__REQUIRED ACTION__: Begin with the first line below and retype each line exactly through the line containing "(625, 376) = (696, 337): turquoise". Any pictures are to be left out.
=== Begin Enclosure ===
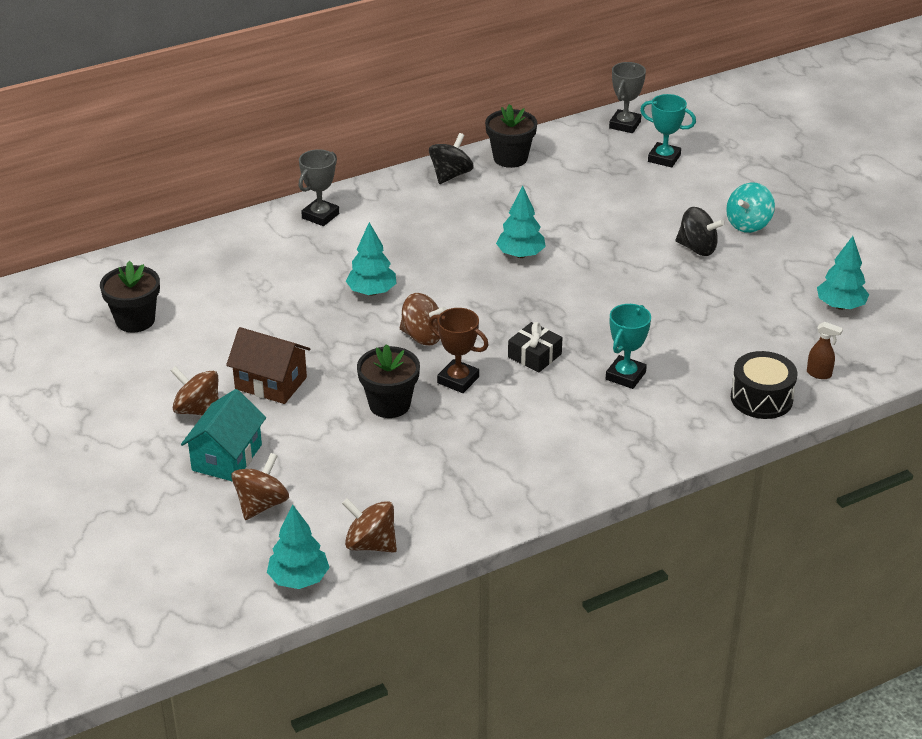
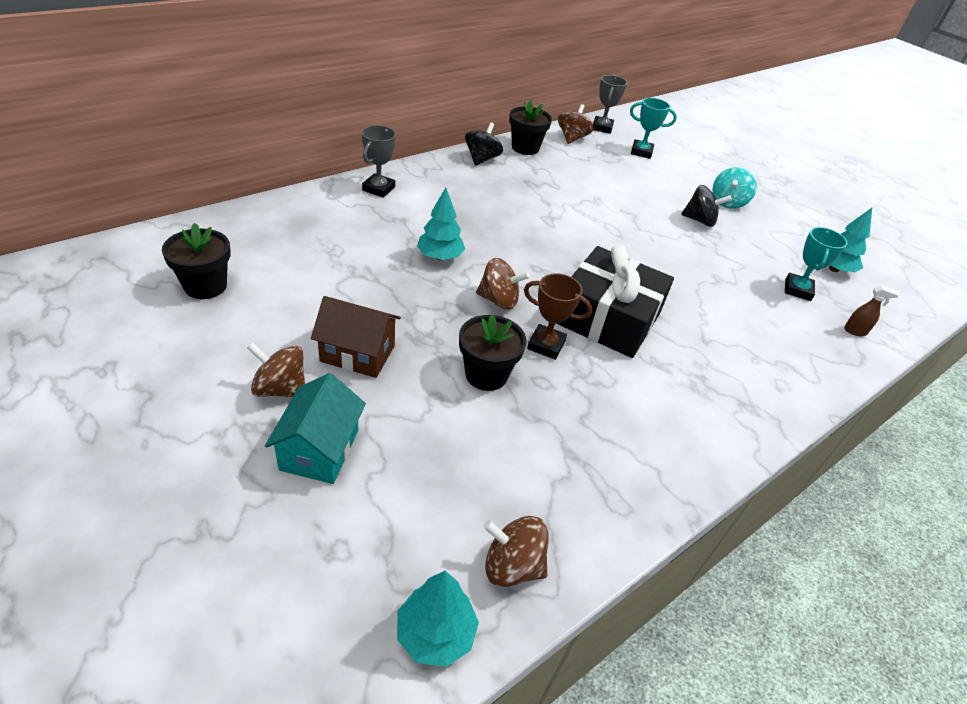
camera: 15 degrees left, 5 degrees up
(261, 504) = (369, 515): brown spinning top -> brown spinning top (572, 138)
(520, 255) = (561, 224): turquoise tree -> none
(534, 356) = (608, 318): black gift -> black gift, size x2.24
(625, 376) = (696, 337): turquoise trophy -> turquoise trophy (797, 290)
(761, 398) = (823, 357): black drum -> none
=== End Enclosure ===
__RESULT OF THIS TASK__:
camera: 15 degrees left, 5 degrees up
(261, 504) = (369, 515): brown spinning top -> brown spinning top (572, 138)
(520, 255) = (561, 224): turquoise tree -> none
(534, 356) = (608, 318): black gift -> black gift, size x2.24
(625, 376) = (696, 337): turquoise trophy -> turquoise trophy (797, 290)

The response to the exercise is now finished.